Task brief:
Take the lines below from the one with "C105: 6.8uF (GND, N7) -> none" through the one with "T103: NPN 2N3904" and retype them exactly. Include nothing else, and no pictures.

(Before-and-after change data)
*** Begin section ***

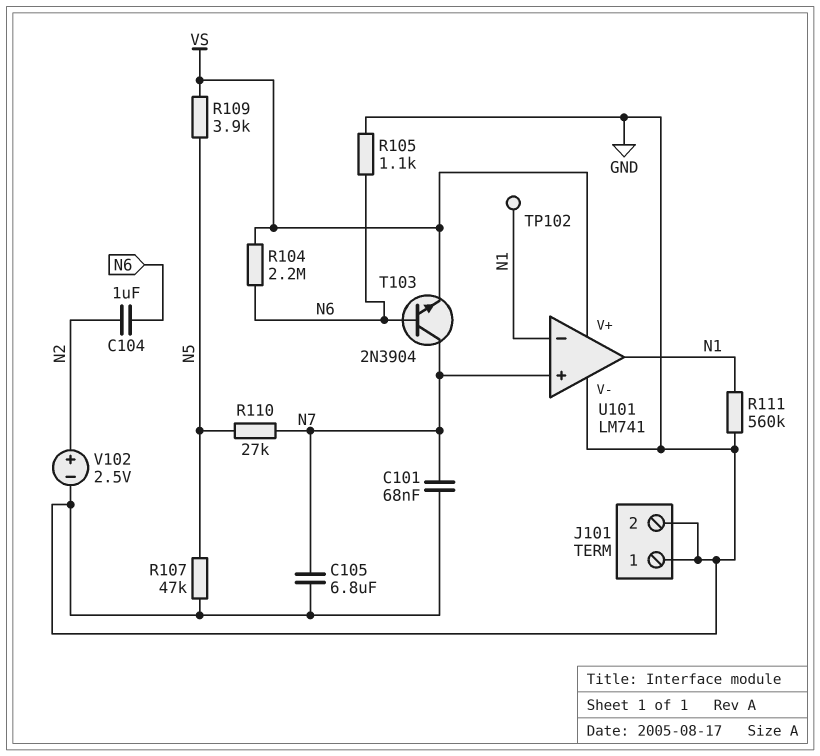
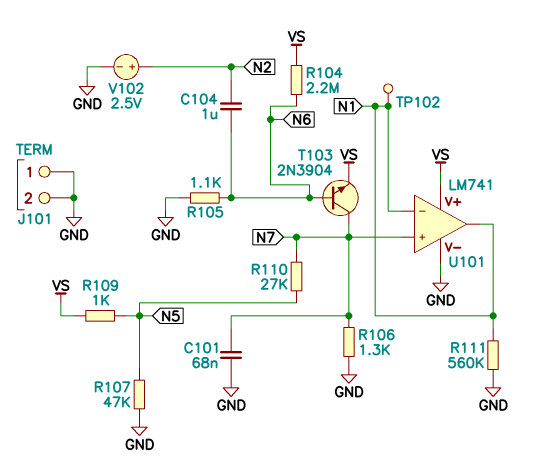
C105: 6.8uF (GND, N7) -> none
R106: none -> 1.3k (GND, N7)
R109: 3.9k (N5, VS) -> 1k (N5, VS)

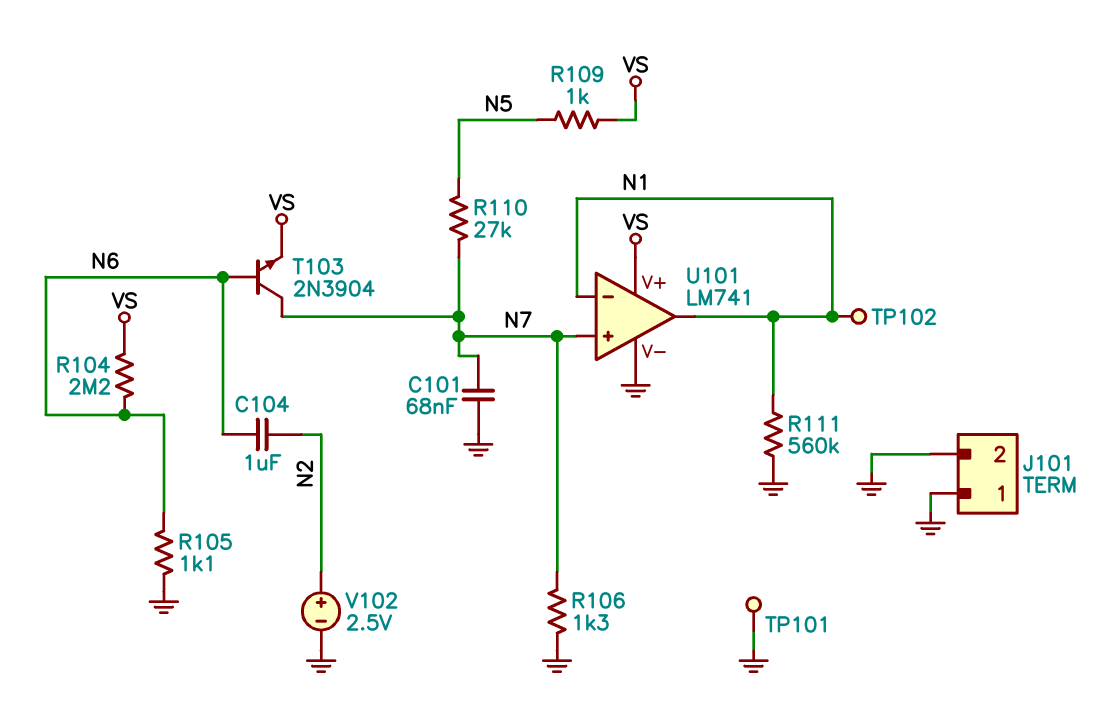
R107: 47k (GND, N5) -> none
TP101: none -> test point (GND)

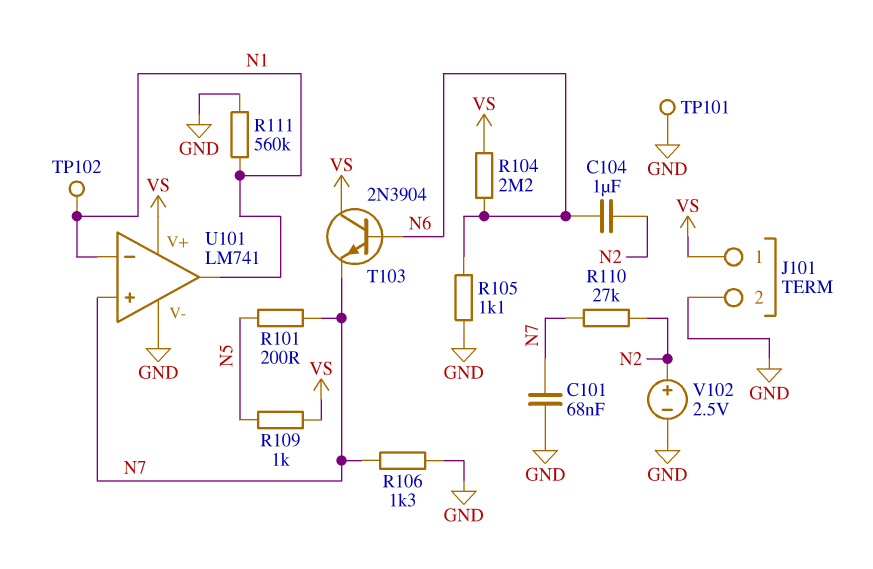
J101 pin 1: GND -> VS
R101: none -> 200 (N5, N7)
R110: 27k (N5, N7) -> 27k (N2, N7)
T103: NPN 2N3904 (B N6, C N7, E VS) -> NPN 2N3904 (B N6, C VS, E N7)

*** End section ***
*** Begin section ***

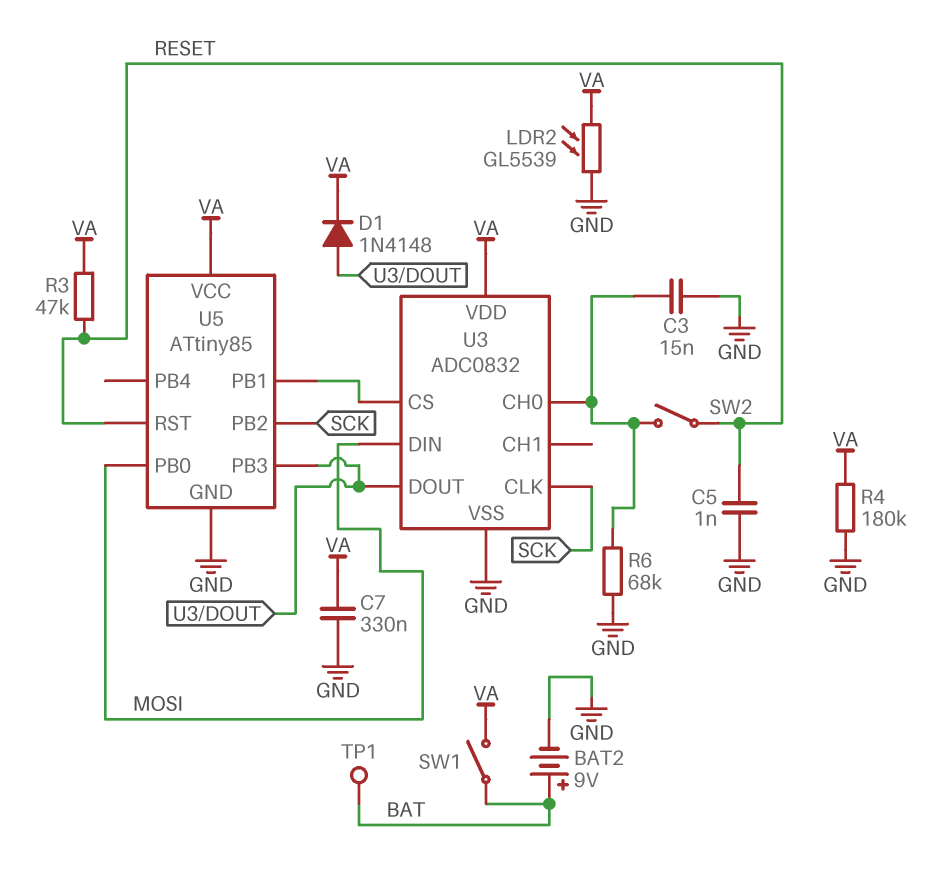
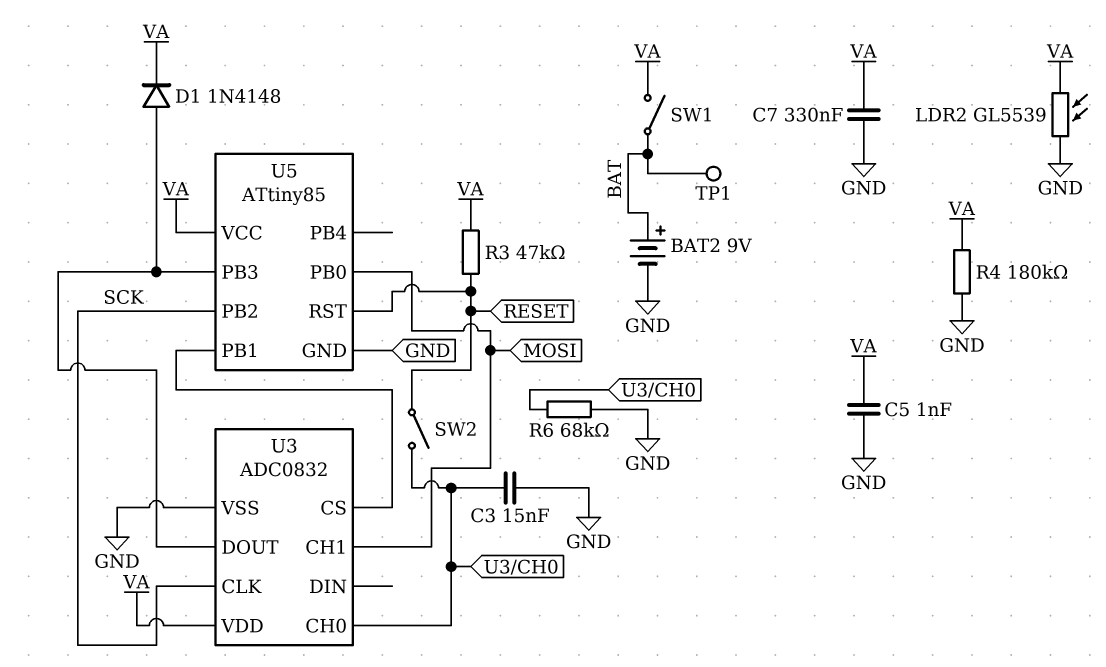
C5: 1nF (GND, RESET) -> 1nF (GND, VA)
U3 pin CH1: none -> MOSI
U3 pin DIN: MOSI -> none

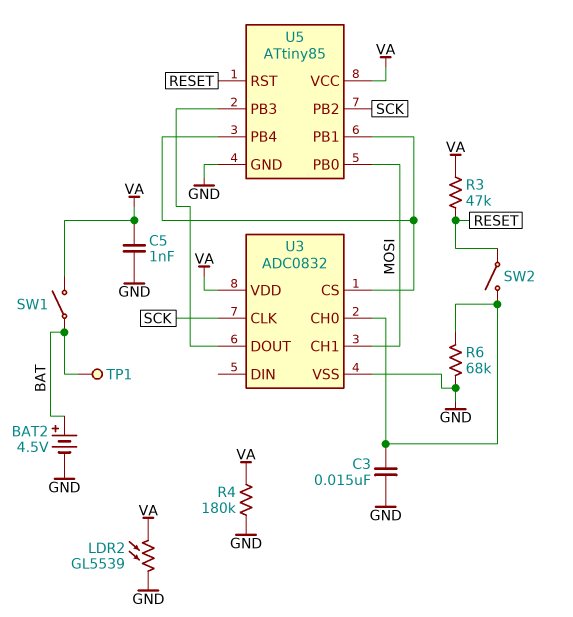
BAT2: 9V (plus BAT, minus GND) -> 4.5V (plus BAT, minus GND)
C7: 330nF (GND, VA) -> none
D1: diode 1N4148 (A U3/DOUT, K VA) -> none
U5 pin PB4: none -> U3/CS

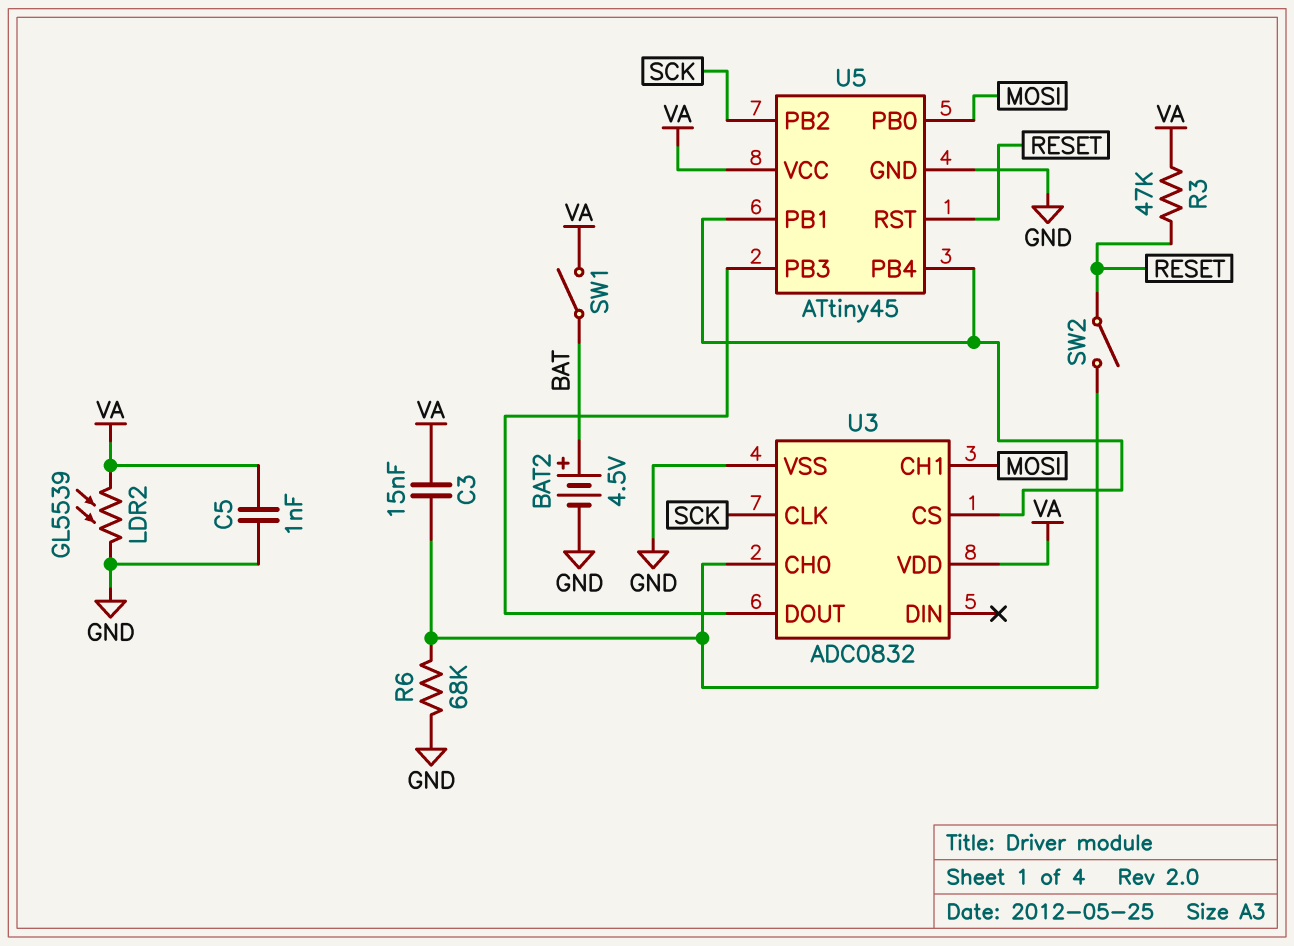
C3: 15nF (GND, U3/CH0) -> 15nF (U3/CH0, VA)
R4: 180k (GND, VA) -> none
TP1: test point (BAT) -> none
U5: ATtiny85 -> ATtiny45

*** End section ***

Solution to this problem:
C105: 6.8uF (GND, N7) -> none
R106: none -> 1.3k (GND, N7)
R109: 3.9k (N5, VS) -> 1k (N5, VS)

R107: 47k (GND, N5) -> none
TP101: none -> test point (GND)

J101 pin 1: GND -> VS
R101: none -> 200 (N5, N7)
R110: 27k (N5, N7) -> 27k (N2, N7)
T103: NPN 2N3904 (B N6, C N7, E VS) -> NPN 2N3904 (B N6, C VS, E N7)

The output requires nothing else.